STUDY MATERIAL Start Marker
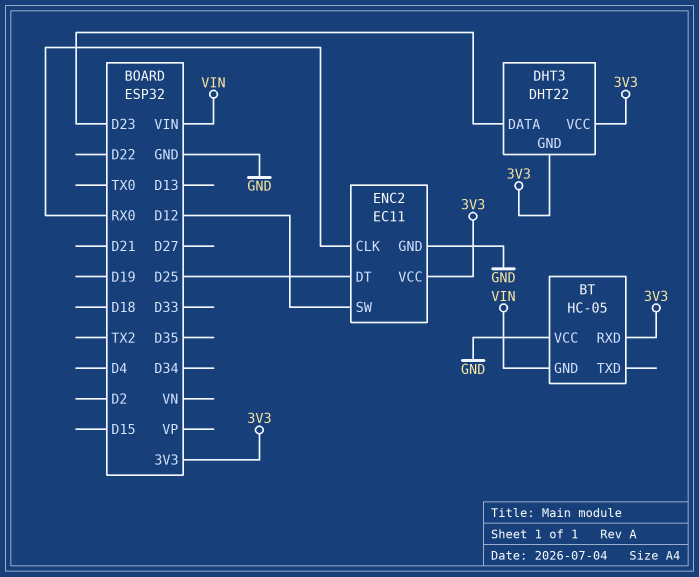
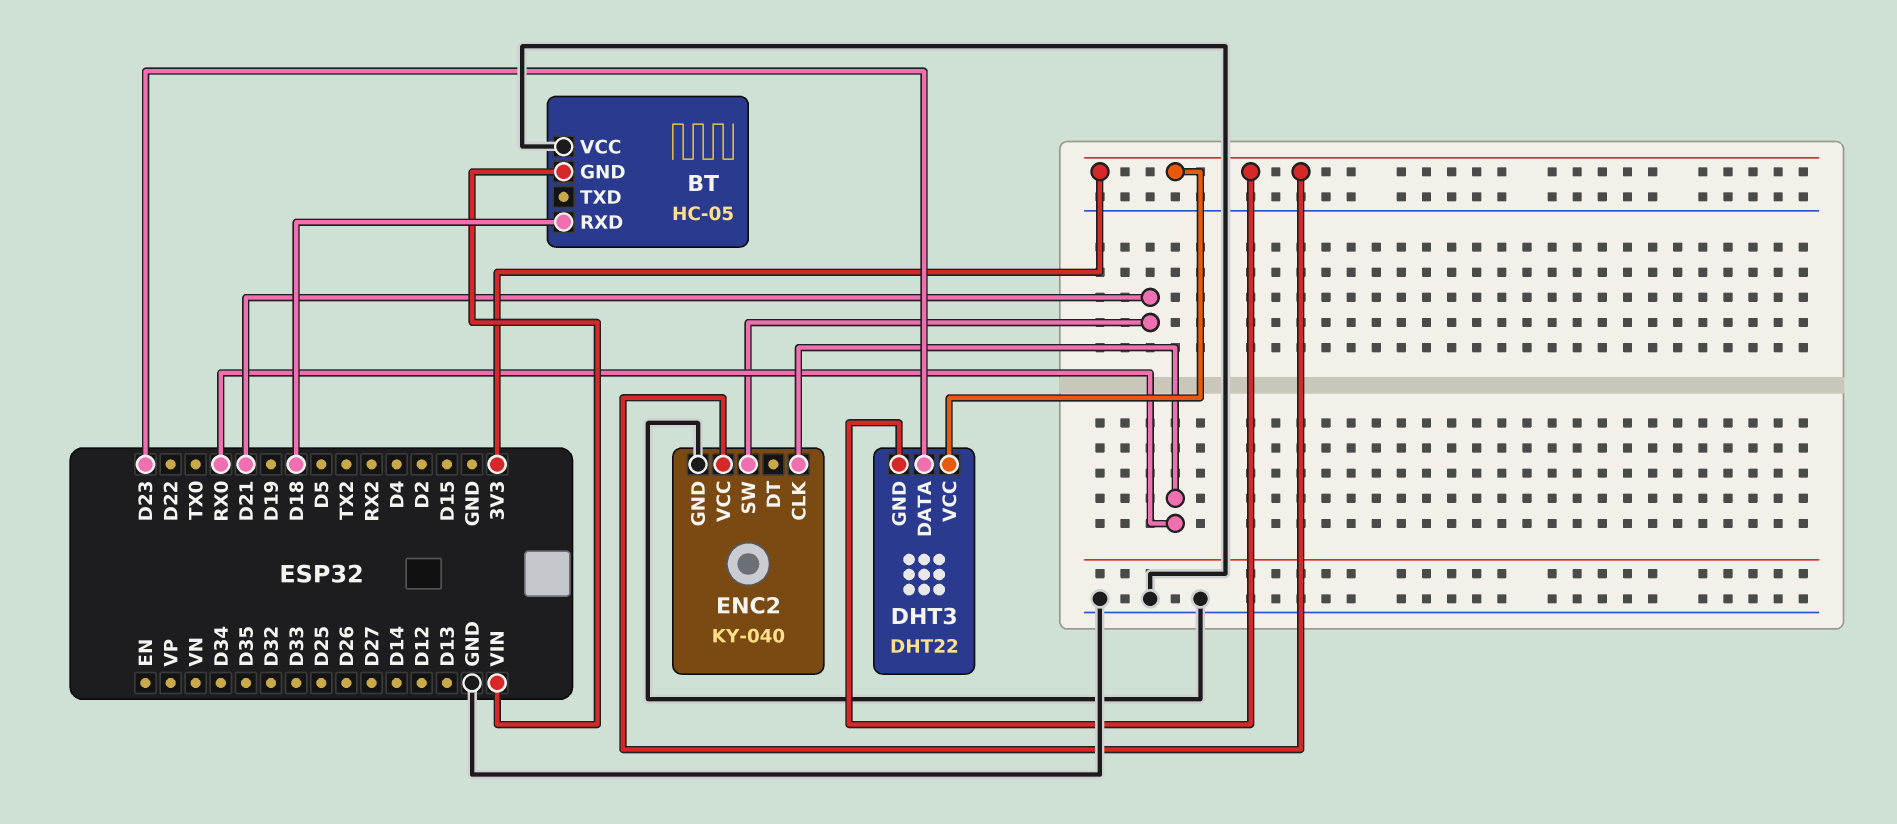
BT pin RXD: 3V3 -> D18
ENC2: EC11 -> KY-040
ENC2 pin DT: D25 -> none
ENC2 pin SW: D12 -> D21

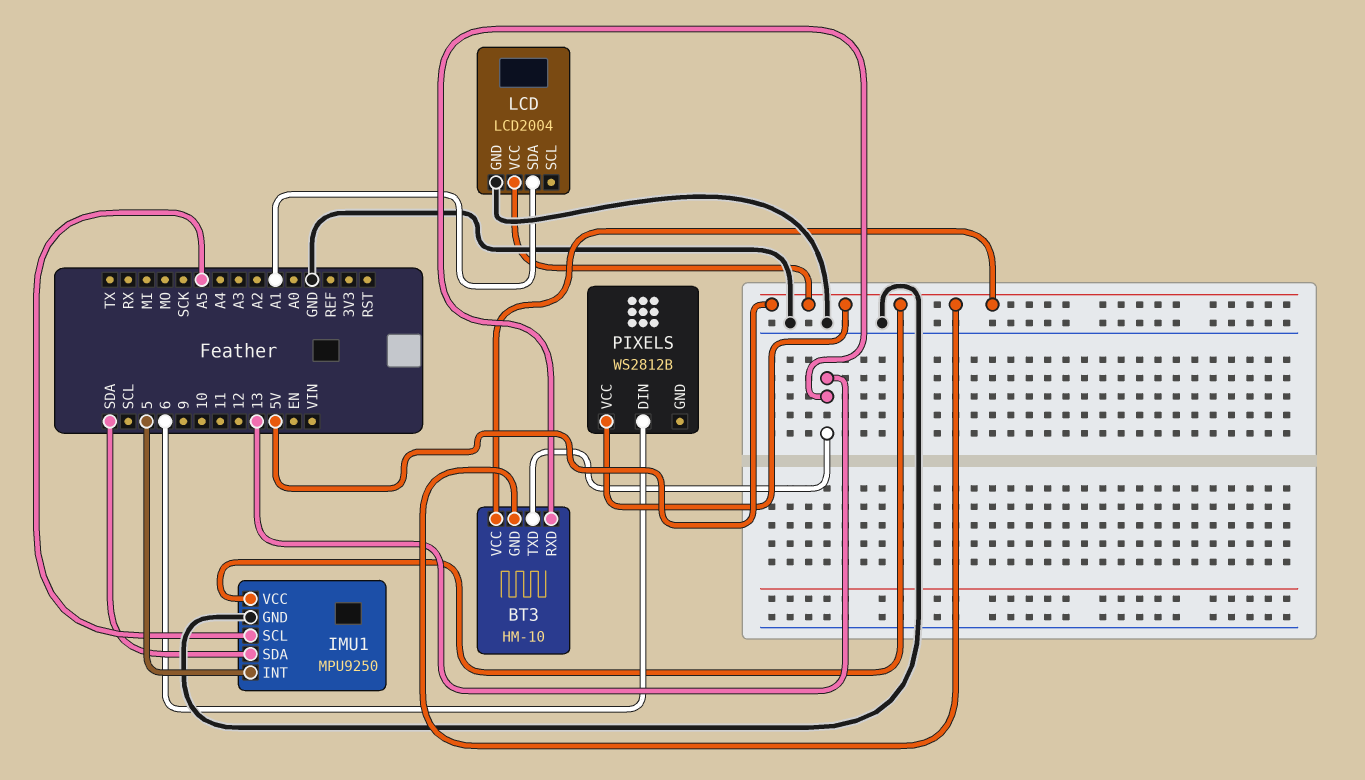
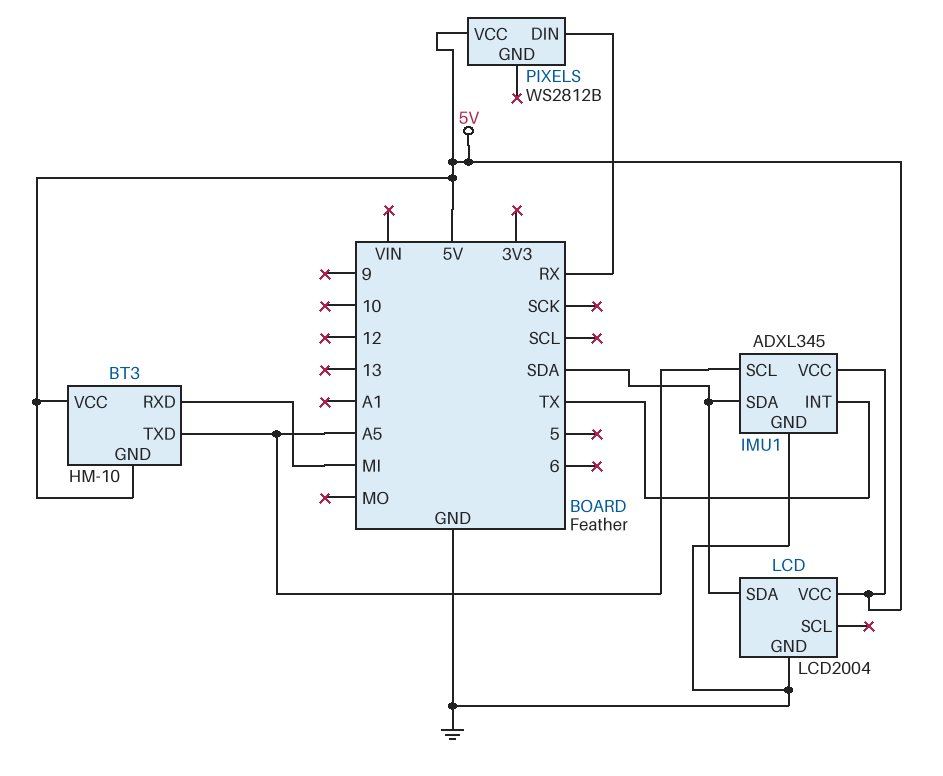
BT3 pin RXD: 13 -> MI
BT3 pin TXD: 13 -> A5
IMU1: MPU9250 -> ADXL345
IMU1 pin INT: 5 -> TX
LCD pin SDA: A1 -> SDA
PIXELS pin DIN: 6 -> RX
STUDY MATERIAL End Marker
> **YOUR GOAL**
Transcribe every line from the records above without alteration, and leave out the images.

> **RESPONSE FOR THIS EXERCISE**
BT pin RXD: 3V3 -> D18
ENC2: EC11 -> KY-040
ENC2 pin DT: D25 -> none
ENC2 pin SW: D12 -> D21

BT3 pin RXD: 13 -> MI
BT3 pin TXD: 13 -> A5
IMU1: MPU9250 -> ADXL345
IMU1 pin INT: 5 -> TX
LCD pin SDA: A1 -> SDA
PIXELS pin DIN: 6 -> RX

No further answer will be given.